» **Assignment**: From the line that includes "The YELLOW CAP" to the last line of the records, inclusive, repeat each line exactly.

Object change listings:
Content starts
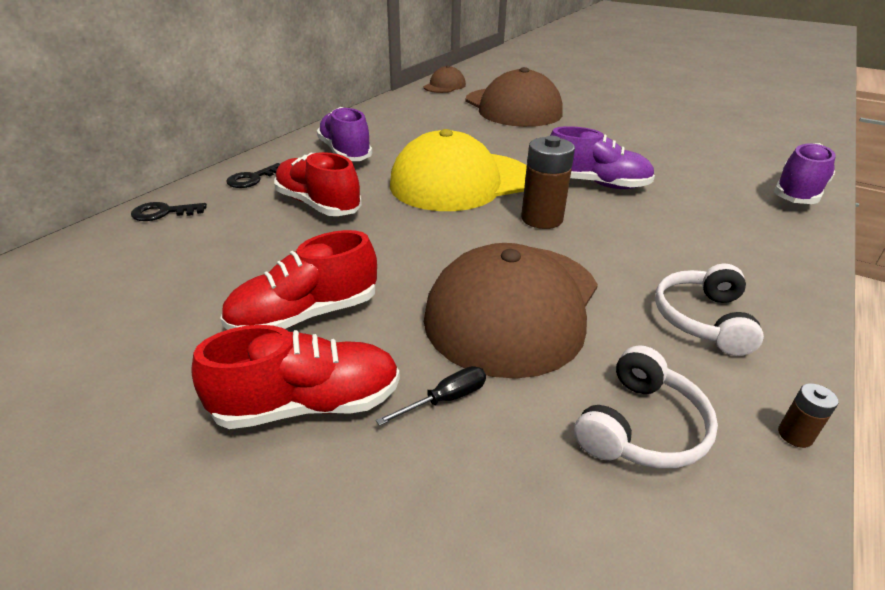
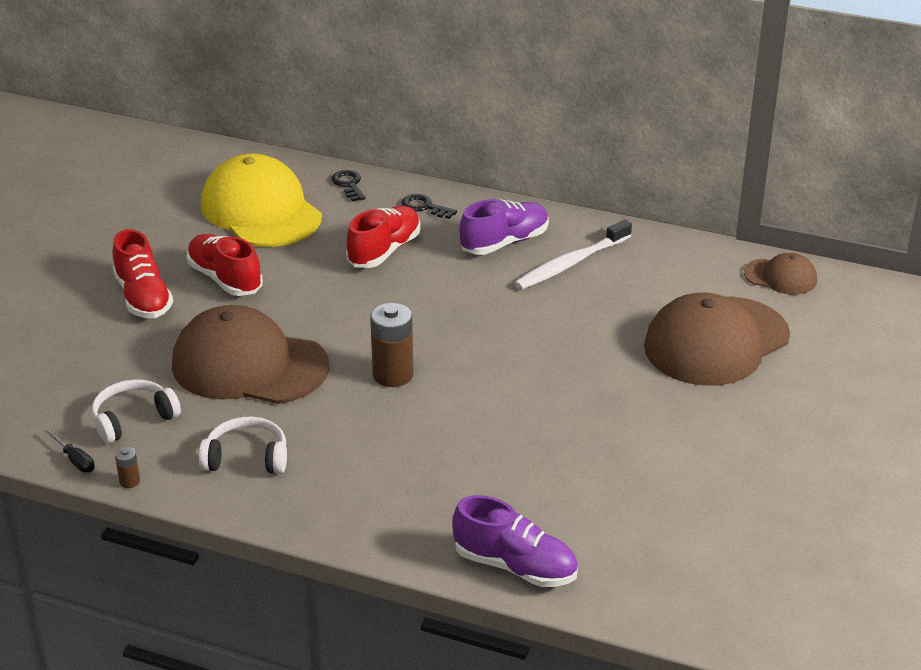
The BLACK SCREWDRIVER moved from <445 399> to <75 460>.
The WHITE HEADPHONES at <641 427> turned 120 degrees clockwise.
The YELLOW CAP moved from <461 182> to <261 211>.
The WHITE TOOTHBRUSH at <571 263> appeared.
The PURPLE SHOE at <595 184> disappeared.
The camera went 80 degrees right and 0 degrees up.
Content ends
» **Written reply**:
The YELLOW CAP moved from <461 182> to <261 211>.
The WHITE TOOTHBRUSH at <571 263> appeared.
The PURPLE SHOE at <595 184> disappeared.
The camera went 80 degrees right and 0 degrees up.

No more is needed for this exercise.